_Given task_
In the listing below, from its start through the line containing "g4-.\p \tuplet 3/2", rename "treble" to "alto" and change nothing else. Give only those lines, without the pictures.

_Dataset content_
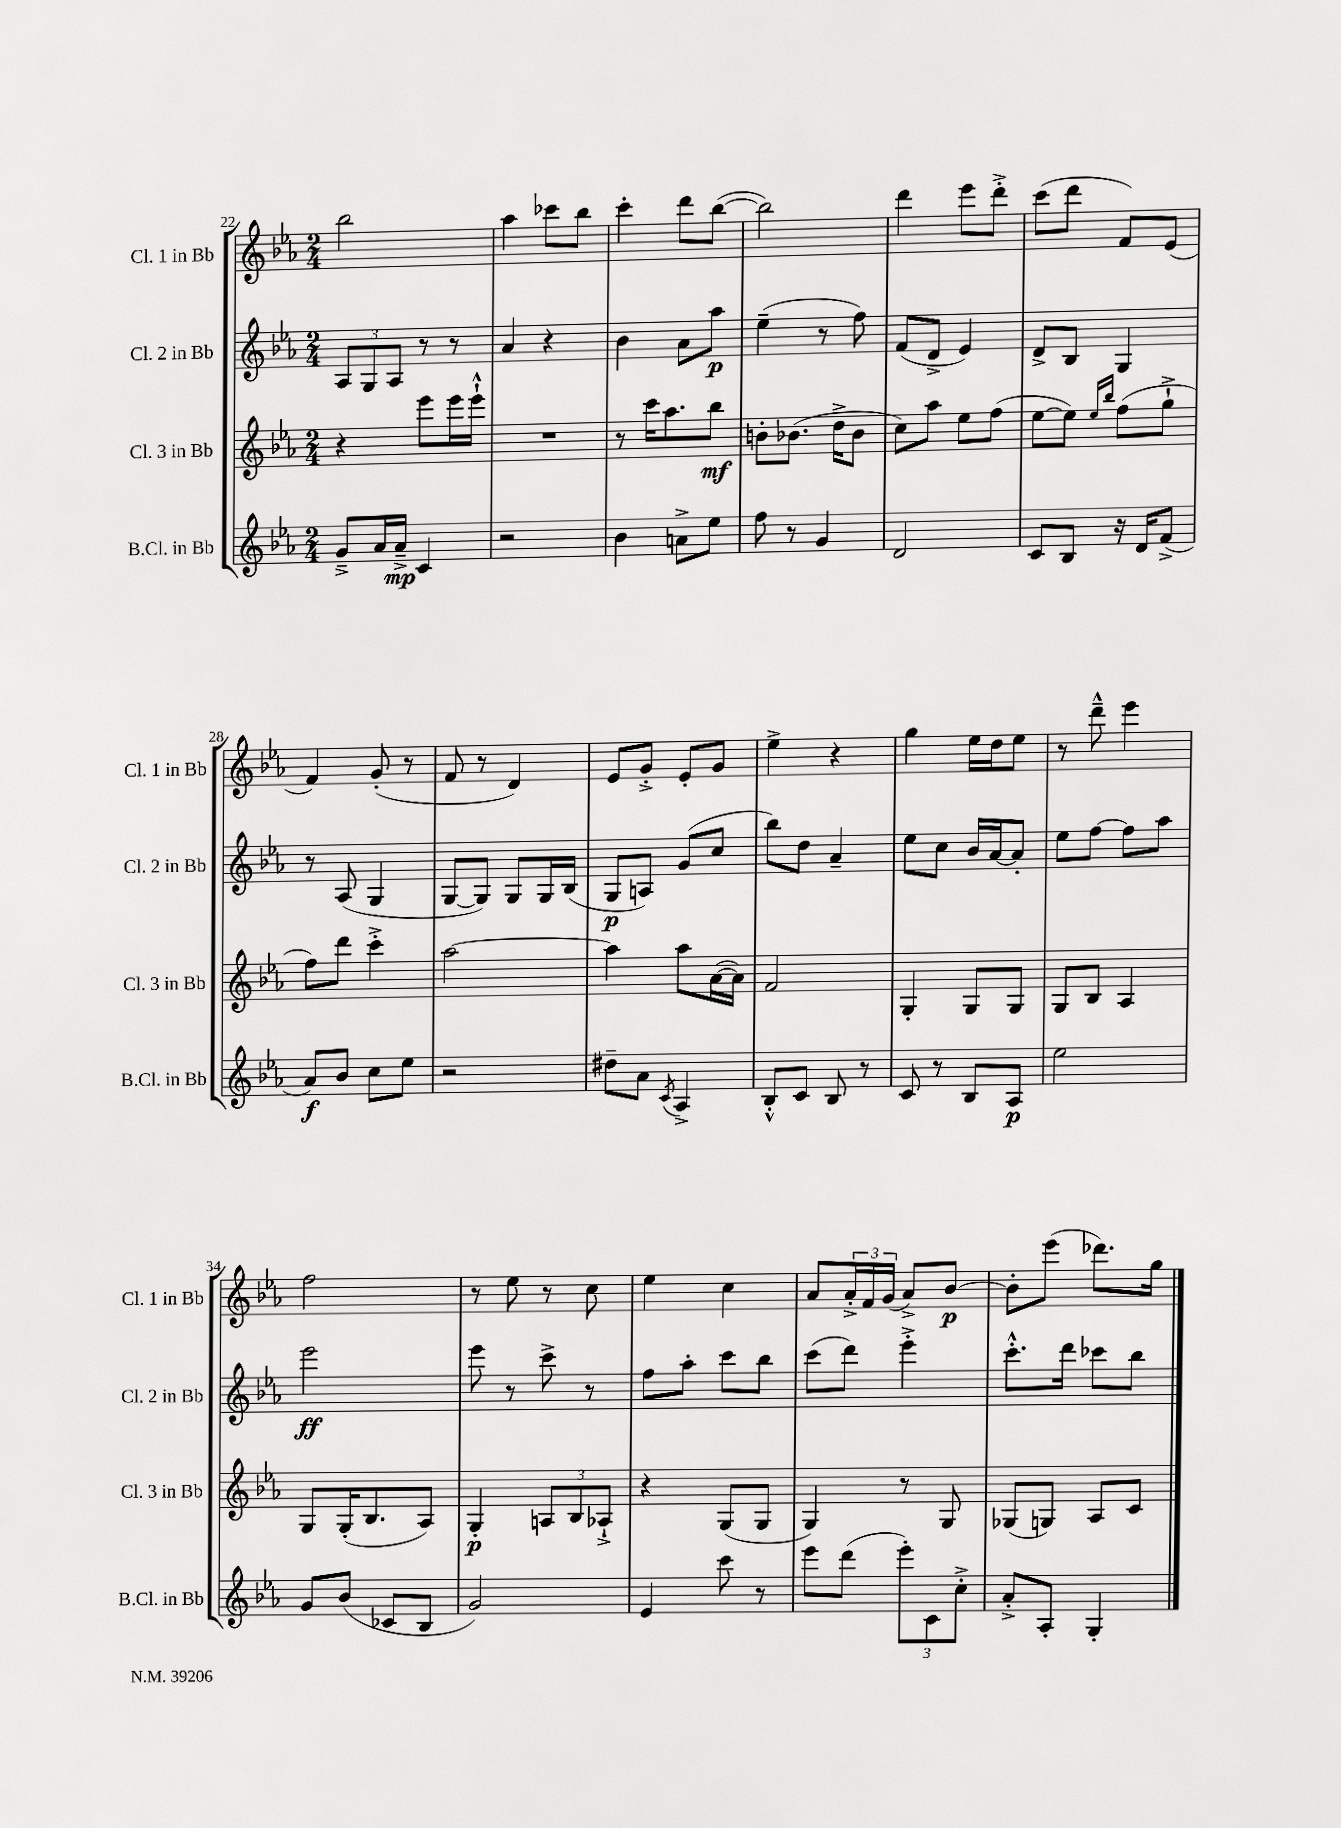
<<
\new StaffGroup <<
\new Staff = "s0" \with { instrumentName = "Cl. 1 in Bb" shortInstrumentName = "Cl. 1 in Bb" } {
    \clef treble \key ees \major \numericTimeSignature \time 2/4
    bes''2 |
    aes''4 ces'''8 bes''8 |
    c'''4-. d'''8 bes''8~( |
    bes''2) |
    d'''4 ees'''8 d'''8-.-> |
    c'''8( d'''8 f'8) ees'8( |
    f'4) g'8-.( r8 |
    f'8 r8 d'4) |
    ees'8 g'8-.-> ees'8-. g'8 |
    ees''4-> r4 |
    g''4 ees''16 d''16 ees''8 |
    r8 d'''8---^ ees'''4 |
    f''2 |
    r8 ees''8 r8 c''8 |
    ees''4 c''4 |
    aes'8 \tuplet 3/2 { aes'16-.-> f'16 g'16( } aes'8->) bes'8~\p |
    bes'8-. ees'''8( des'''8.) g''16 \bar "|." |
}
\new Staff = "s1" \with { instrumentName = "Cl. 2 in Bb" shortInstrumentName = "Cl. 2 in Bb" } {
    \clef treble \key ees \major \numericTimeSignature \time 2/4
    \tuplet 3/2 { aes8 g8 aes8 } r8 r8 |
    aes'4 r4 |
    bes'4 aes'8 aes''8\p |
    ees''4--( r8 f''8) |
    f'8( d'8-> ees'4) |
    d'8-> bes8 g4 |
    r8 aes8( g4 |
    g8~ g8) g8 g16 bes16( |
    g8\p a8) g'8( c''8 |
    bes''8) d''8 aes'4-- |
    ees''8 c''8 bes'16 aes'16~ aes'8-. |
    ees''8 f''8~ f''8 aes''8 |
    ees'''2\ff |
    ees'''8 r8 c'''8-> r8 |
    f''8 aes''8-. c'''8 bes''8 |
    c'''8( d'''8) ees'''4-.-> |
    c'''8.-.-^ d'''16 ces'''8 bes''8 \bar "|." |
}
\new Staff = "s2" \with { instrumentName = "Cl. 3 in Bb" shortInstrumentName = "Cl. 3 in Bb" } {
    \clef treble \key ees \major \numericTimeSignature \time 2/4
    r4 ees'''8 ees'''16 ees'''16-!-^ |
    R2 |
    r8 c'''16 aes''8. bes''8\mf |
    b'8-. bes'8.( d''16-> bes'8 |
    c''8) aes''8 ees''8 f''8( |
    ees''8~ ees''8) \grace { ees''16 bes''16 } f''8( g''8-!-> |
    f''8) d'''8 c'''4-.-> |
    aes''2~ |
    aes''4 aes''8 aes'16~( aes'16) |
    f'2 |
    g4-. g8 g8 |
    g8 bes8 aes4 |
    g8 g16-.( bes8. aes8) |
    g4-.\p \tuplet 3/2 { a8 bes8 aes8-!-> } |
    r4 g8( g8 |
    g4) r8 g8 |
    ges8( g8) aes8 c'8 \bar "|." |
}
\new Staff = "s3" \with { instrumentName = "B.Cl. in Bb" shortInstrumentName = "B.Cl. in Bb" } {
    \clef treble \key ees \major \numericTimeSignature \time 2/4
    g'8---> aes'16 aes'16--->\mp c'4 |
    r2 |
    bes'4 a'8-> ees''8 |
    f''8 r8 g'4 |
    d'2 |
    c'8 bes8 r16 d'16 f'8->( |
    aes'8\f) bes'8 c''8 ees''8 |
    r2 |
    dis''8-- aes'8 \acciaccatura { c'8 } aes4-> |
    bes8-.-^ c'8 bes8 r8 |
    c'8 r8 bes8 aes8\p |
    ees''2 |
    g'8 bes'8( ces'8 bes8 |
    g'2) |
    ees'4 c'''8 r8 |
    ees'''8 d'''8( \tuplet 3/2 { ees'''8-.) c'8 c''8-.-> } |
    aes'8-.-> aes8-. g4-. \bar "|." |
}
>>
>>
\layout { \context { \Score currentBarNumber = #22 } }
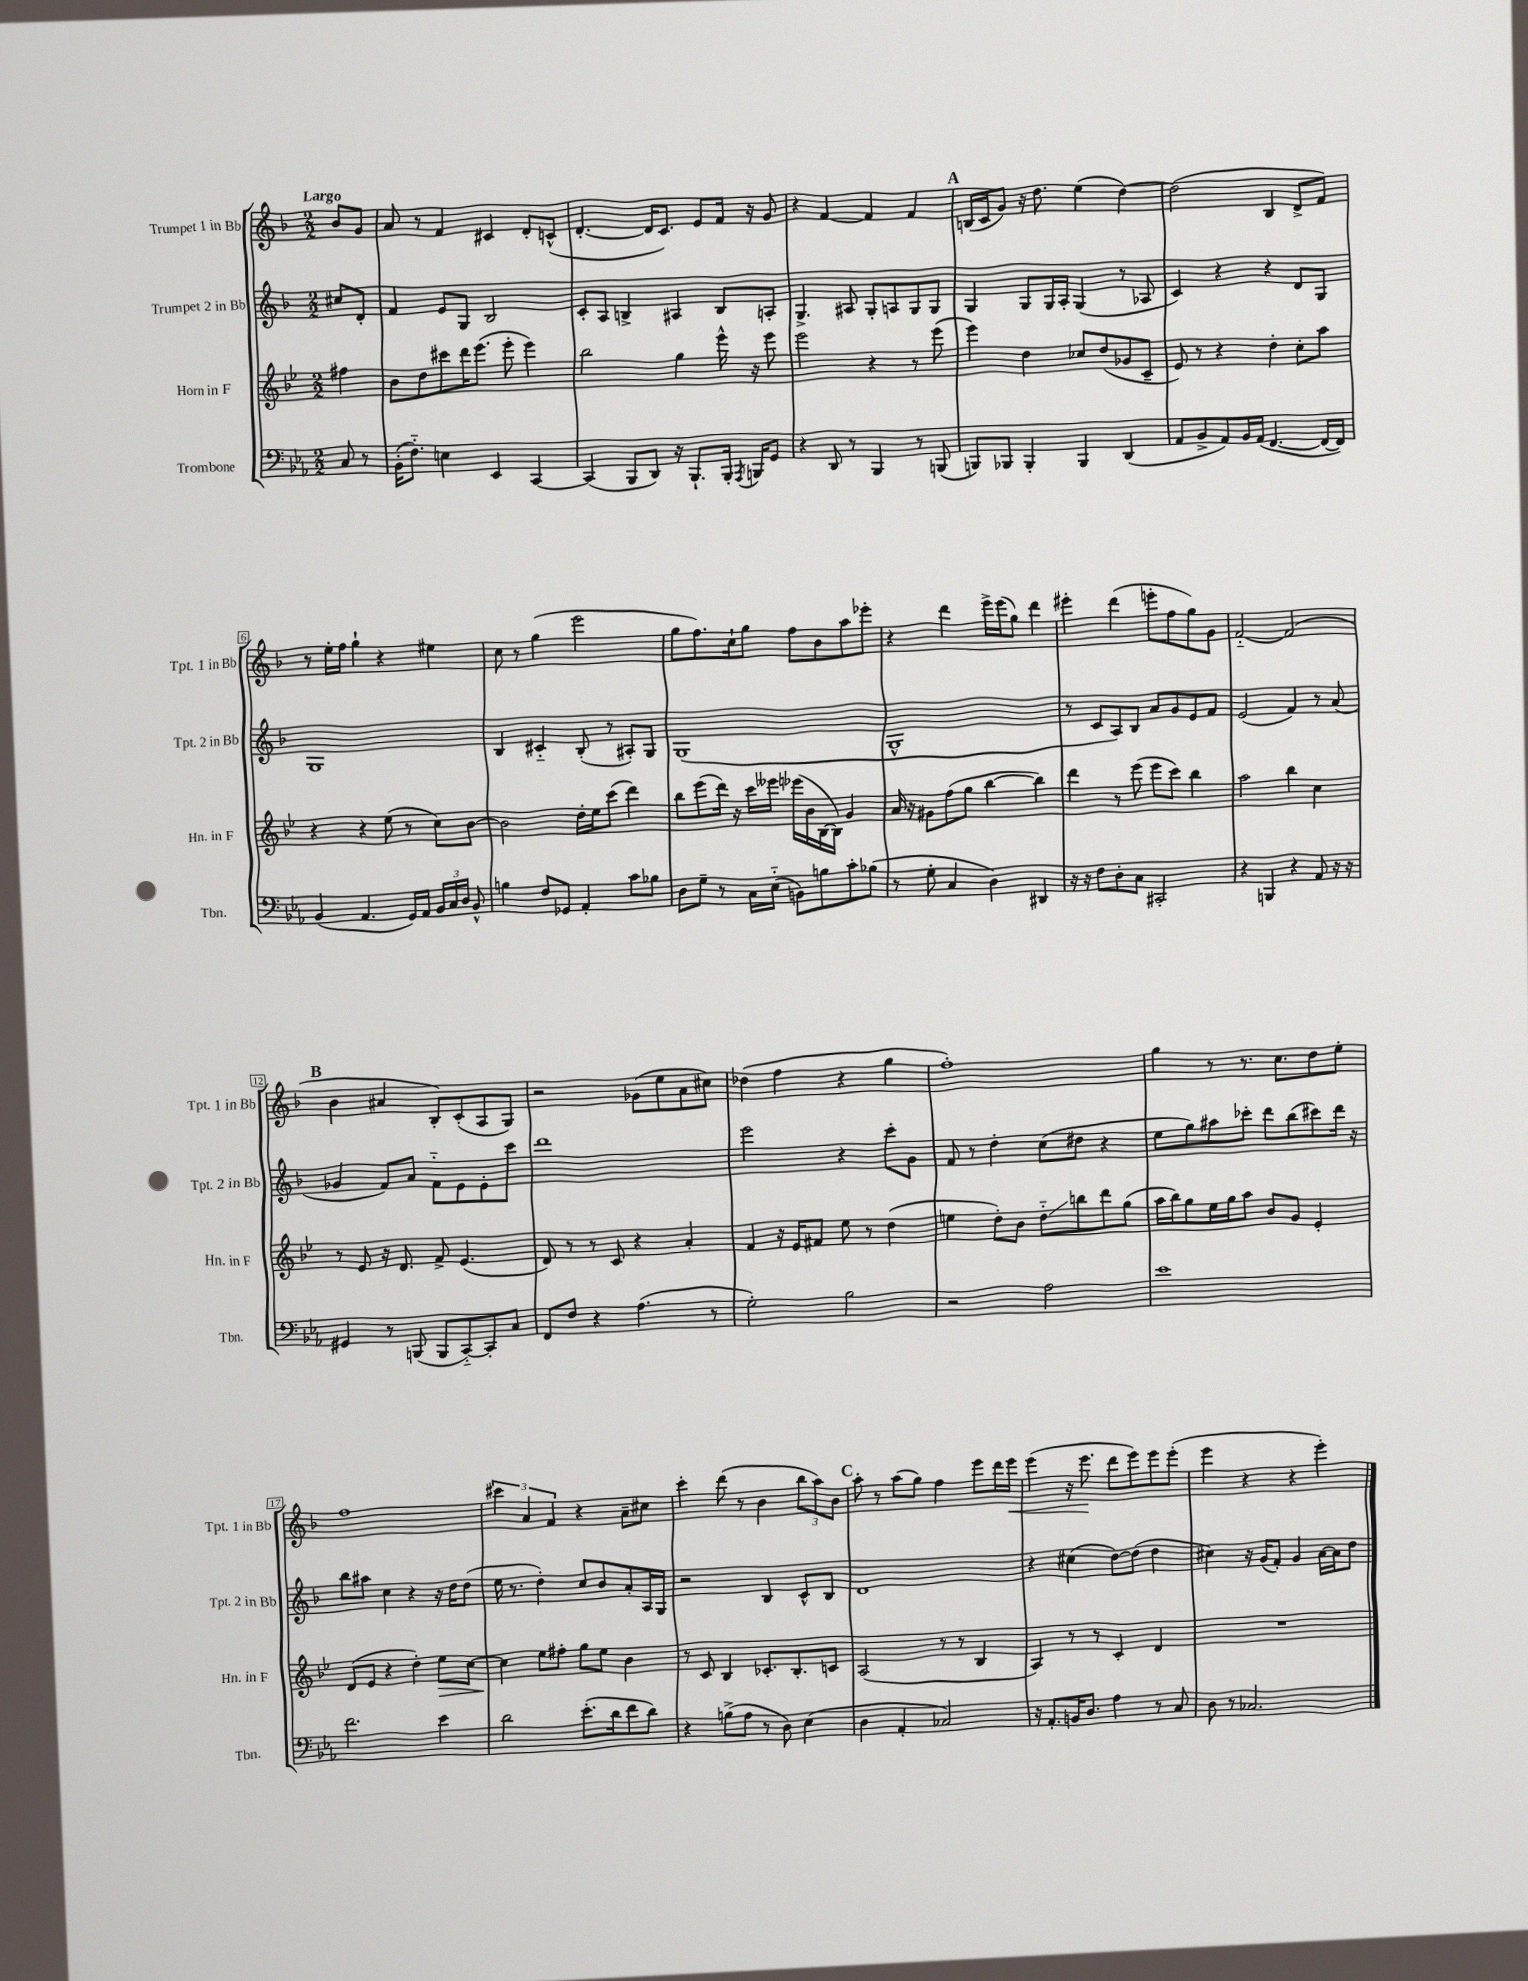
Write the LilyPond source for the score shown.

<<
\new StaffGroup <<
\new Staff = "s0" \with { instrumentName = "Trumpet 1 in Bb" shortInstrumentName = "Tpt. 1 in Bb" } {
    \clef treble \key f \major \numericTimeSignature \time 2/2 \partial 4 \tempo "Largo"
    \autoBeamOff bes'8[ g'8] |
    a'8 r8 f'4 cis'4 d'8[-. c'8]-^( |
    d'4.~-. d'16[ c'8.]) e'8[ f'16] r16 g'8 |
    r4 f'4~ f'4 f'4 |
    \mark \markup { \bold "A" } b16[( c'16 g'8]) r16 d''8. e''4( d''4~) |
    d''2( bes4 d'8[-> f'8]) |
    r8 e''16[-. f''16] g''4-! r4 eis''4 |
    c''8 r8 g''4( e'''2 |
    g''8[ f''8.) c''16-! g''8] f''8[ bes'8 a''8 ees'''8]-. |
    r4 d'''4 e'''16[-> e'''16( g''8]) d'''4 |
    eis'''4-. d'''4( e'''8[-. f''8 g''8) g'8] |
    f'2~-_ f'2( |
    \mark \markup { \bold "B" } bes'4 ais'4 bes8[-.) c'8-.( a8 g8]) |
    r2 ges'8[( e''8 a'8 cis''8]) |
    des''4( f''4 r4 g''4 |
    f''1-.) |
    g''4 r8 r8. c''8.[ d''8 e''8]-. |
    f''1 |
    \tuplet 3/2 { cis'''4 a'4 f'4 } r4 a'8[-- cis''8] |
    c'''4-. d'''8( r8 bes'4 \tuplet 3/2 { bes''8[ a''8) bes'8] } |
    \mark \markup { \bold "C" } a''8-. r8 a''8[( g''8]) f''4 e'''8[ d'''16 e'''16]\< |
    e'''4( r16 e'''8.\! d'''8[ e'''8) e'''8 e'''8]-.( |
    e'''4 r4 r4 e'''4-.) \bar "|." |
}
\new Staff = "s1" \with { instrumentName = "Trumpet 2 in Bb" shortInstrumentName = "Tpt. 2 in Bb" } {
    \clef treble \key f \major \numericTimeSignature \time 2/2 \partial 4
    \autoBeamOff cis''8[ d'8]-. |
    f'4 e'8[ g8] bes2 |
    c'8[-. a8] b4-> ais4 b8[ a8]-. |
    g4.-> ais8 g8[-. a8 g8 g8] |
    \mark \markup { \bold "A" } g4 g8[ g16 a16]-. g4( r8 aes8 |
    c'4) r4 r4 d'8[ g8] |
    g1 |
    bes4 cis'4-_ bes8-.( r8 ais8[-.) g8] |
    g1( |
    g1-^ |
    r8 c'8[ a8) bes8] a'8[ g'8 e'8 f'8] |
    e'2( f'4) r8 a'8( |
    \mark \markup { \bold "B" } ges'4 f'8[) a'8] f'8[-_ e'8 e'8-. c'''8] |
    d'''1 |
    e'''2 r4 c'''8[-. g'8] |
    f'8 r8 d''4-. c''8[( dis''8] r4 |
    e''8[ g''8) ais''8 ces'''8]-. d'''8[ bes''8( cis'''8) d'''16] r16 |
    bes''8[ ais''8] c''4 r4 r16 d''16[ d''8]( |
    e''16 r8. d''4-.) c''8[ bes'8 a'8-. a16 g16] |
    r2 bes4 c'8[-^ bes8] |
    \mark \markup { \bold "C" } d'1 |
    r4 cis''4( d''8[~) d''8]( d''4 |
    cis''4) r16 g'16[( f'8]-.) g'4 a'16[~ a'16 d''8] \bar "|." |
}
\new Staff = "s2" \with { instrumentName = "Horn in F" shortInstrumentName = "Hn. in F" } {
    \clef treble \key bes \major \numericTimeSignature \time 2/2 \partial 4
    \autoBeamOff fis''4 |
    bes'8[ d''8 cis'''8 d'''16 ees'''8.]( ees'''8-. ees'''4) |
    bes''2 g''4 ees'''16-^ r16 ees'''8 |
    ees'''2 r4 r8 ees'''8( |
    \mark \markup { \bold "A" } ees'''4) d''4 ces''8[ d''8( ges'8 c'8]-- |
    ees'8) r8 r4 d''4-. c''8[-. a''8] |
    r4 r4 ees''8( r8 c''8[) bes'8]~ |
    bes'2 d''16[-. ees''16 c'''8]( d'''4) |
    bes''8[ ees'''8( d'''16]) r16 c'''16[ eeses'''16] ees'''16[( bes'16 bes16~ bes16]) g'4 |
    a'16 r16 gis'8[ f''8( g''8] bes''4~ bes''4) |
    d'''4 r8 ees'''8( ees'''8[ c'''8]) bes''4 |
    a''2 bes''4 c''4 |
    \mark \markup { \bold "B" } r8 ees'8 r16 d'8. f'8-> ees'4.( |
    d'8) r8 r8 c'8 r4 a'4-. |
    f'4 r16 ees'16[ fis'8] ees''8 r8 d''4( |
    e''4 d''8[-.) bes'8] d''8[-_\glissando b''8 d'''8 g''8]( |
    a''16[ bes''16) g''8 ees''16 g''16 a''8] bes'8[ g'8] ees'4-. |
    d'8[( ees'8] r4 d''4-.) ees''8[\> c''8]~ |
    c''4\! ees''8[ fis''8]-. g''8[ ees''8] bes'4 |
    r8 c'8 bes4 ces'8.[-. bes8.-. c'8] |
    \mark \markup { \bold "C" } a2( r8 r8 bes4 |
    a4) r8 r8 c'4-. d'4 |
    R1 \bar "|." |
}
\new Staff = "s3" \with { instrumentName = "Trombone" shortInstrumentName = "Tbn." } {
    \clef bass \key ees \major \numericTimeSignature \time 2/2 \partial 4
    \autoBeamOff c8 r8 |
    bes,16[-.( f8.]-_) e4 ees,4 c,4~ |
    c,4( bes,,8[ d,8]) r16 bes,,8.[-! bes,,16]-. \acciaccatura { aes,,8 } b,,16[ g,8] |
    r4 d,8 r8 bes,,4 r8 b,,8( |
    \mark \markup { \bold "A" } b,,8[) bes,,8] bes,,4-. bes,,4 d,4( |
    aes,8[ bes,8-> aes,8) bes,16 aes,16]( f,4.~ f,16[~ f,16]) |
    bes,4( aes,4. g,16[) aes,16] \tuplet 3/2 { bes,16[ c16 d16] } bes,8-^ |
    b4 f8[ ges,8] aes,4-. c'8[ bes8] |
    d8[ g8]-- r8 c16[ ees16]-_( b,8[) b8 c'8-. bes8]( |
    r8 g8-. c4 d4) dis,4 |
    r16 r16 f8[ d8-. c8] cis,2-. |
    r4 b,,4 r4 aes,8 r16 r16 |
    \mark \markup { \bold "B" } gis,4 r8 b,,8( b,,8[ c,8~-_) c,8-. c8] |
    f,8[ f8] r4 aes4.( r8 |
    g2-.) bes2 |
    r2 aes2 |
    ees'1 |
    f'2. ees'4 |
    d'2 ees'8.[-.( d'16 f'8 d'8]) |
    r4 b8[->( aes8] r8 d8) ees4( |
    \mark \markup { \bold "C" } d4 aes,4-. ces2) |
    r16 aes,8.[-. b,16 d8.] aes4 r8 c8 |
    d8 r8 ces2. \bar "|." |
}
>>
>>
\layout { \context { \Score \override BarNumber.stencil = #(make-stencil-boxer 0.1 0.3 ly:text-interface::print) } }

_Response_
<<
\new StaffGroup <<
\new Staff = "s0" \with { instrumentName = "Cl. 1 in Bb" shortInstrumentName = "Cl. 1 in Bb" } {
    \clef alto \key ees \major \numericTimeSignature \time 2/4
    bes''2 |
    aes''4 ces'''8 bes''8 |
    c'''4-. d'''8 bes''8~( |
    bes''2) |
    d'''4 ees'''8 d'''8-.-> |
    c'''8( d'''8 f'8) ees'8( |
    f'4) g'8-.( r8 |
    f'8 r8 d'4) |
    ees'8 g'8-.-> ees'8-. g'8 |
    ees''4-> r4 |
    g''4 ees''16 d''16 ees''8 |
    r8 d'''8---^ ees'''4 |
    f''2 |
    r8 ees''8 r8 c''8 |
    ees''4 c''4 |
    aes'8 \tuplet 3/2 { aes'16-.-> f'16 g'16( } aes'8->) bes'8~\p |
    bes'8-. ees'''8( des'''8.) g''16 \bar "|." |
}
\new Staff = "s1" \with { instrumentName = "Cl. 2 in Bb" shortInstrumentName = "Cl. 2 in Bb" } {
    \clef alto \key ees \major \numericTimeSignature \time 2/4
    \tuplet 3/2 { aes8 g8 aes8 } r8 r8 |
    aes'4 r4 |
    bes'4 aes'8 aes''8\p |
    ees''4--( r8 f''8) |
    f'8( d'8-> ees'4) |
    d'8-> bes8 g4 |
    r8 aes8( g4 |
    g8~ g8) g8 g16 bes16( |
    g8\p a8) g'8( c''8 |
    bes''8) d''8 aes'4-- |
    ees''8 c''8 bes'16 aes'16~ aes'8-. |
    ees''8 f''8~ f''8 aes''8 |
    ees'''2\ff |
    ees'''8 r8 c'''8-> r8 |
    f''8 aes''8-. c'''8 bes''8 |
    c'''8( d'''8) ees'''4-.-> |
    c'''8.-.-^ d'''16 ces'''8 bes''8 \bar "|." |
}
\new Staff = "s2" \with { instrumentName = "Cl. 3 in Bb" shortInstrumentName = "Cl. 3 in Bb" } {
    \clef alto \key ees \major \numericTimeSignature \time 2/4
    r4 ees'''8 ees'''16 ees'''16-!-^ |
    R2 |
    r8 c'''16 aes''8. bes''8\mf |
    b'8-. bes'8.( d''16-> bes'8 |
    c''8) aes''8 ees''8 f''8( |
    ees''8~ ees''8) \grace { ees''16 bes''16 } f''8( g''8-!-> |
    f''8) d'''8 c'''4-.-> |
    aes''2~ |
    aes''4 aes''8 aes'16~( aes'16) |
    f'2 |
    g4-. g8 g8 |
    g8 bes8 aes4 |
    g8 g16-.( bes8. aes8) |
    g4-.\p \tuplet 3/2 { a8 bes8 aes8-!-> } |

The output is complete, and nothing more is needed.